Task to complete:
All lines from the one containing "blue cactus [104,453,139,500]" through the final line of the entries are to be written out verbatim; no other line is to be included.

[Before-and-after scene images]
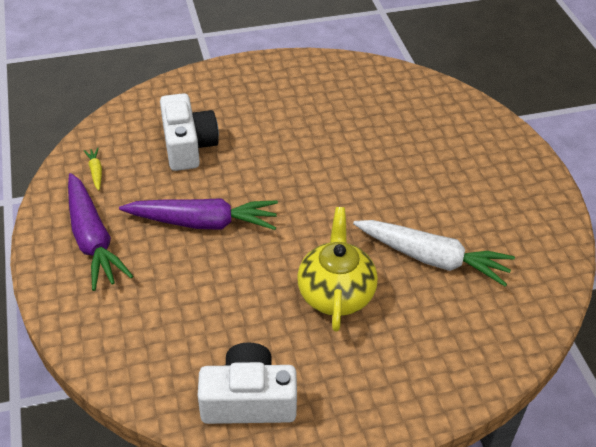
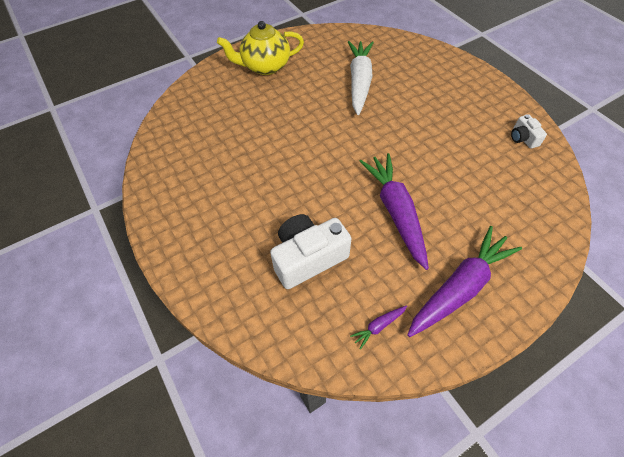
camera: 105 degrees left, 10 degrees up
yellow carrot [84,148,102,190] -> purple carrot [350,306,407,349]
white camera [198,342,297,424] -> white camera [511,114,547,149], size x0.50
yellow teapot [297,207,378,332] -> yellow teapot moved to [217,21,304,75]

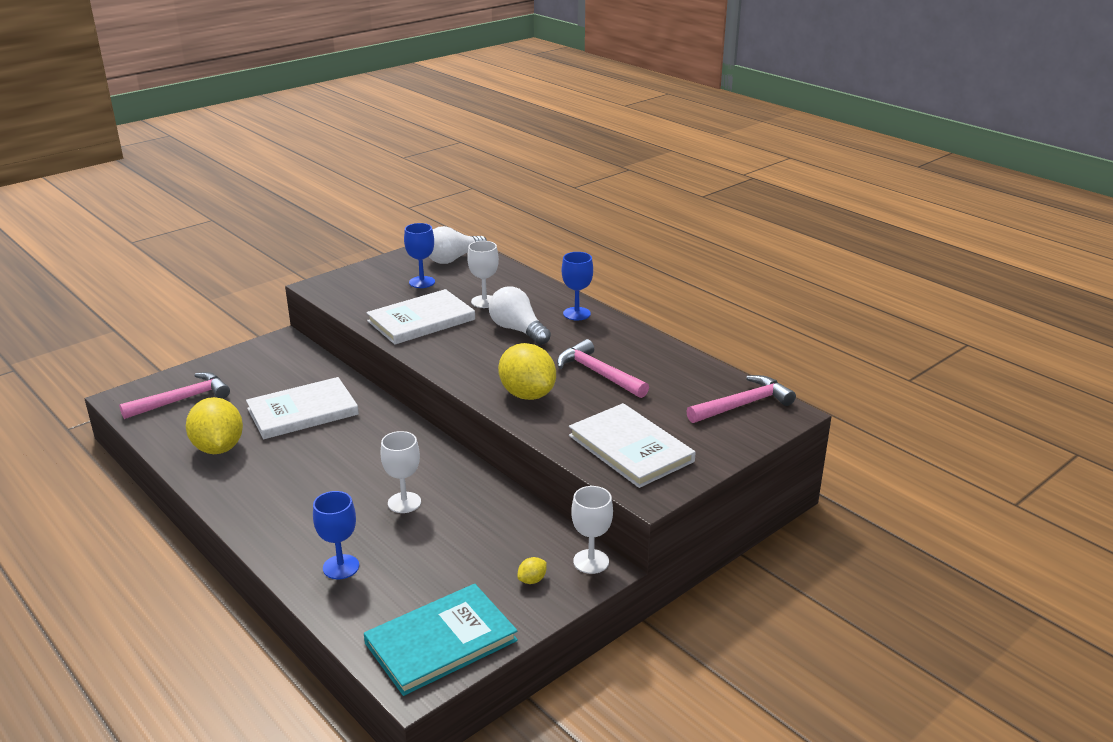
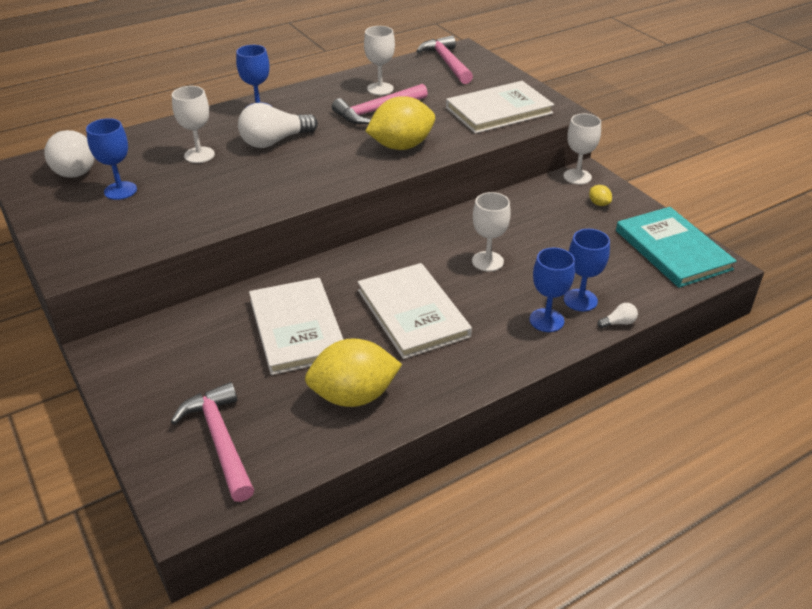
camera: 80 degrees left, 10 degrees up
white book [366,289,475,345] -> white book moved to [358,263,472,359]
none -> white goblet [364,26,395,95]
none -> blue goblet [530,248,575,332]
none -> white light bulb [597,303,638,328]

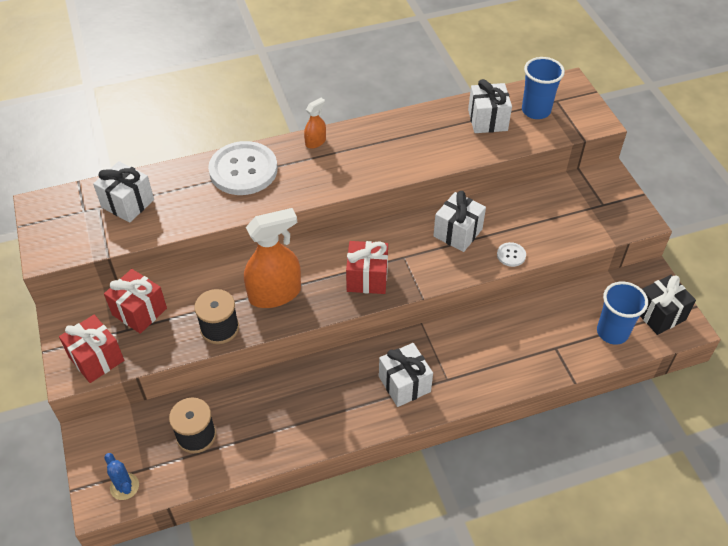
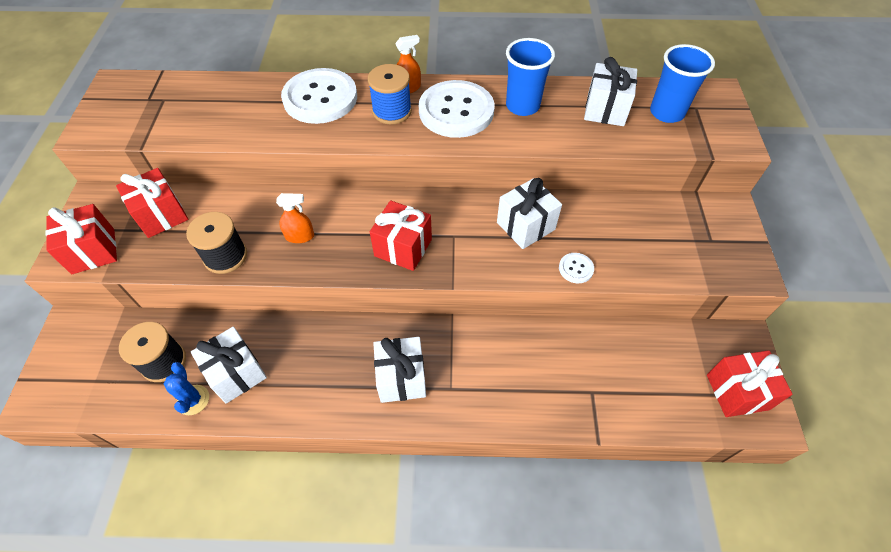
camera: 20 degrees right, 5 degrees up
white gift [93,161,154,223] -> white gift moved to [191,327,267,404]
blue cactus [104,453,139,500] -> blue cactus moved to [164,362,209,415]
orange spray bottle [244,208,301,308] -> orange spray bottle [276,193,314,243], size x0.48
blue cup [597,282,648,345] -> blue cup moved to [506,38,555,116]
black gift [640,275,696,335] -> red gift [707,350,793,417]
none -> blue spool [368,64,412,124]
none -> white button [419,80,494,138]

Task result:
blue cactus [104,453,139,500] -> blue cactus moved to [164,362,209,415]
orange spray bottle [244,208,301,308] -> orange spray bottle [276,193,314,243], size x0.48
blue cup [597,282,648,345] -> blue cup moved to [506,38,555,116]
black gift [640,275,696,335] -> red gift [707,350,793,417]
none -> blue spool [368,64,412,124]
none -> white button [419,80,494,138]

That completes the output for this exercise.